[[ Available data, beginning ]]
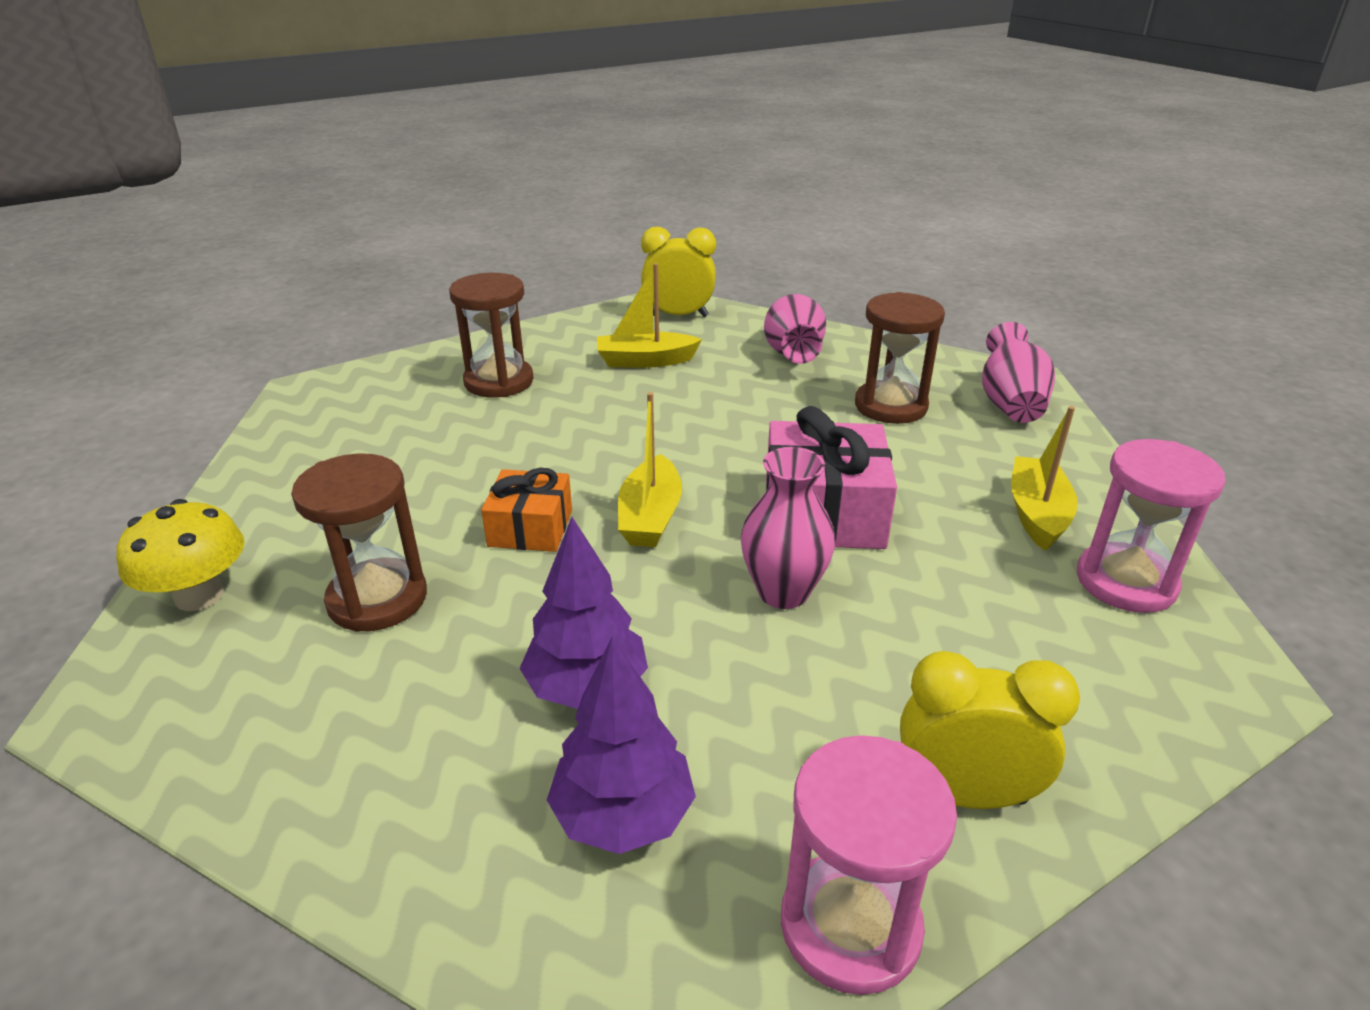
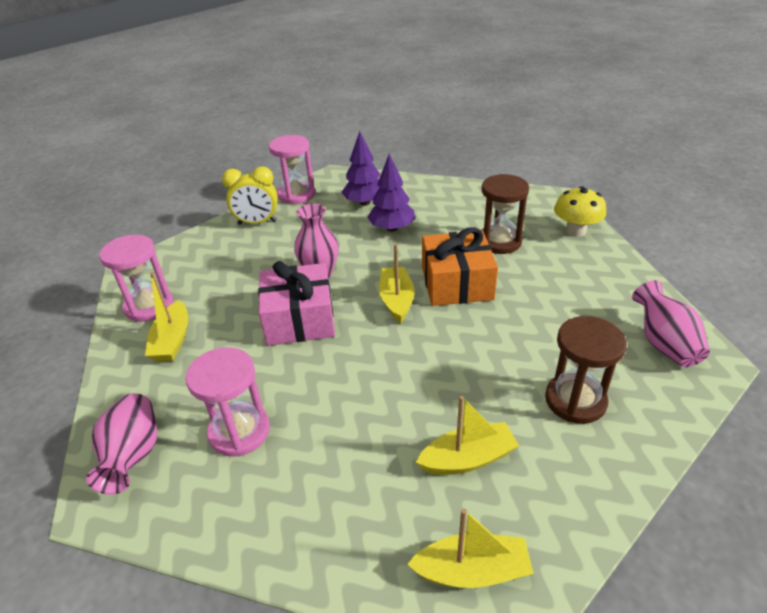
camera: 170 degrees right, 5 degrees up
(530, 528) = (456, 283): orange gift -> orange gift, size x1.65
(678, 315) = (472, 571): yellow clock -> yellow boat
(793, 355) = (325, 501): pink vase -> pink vase (664, 343)
(890, 406) = (239, 431): brown hourglass -> pink hourglass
[[ Available data, end ]]
About this task: Any picture found in the data is to be skipped while the rest is copied exactly.

Solution for this task:
camera: 170 degrees right, 5 degrees up
(530, 528) = (456, 283): orange gift -> orange gift, size x1.65
(678, 315) = (472, 571): yellow clock -> yellow boat
(793, 355) = (325, 501): pink vase -> pink vase (664, 343)
(890, 406) = (239, 431): brown hourglass -> pink hourglass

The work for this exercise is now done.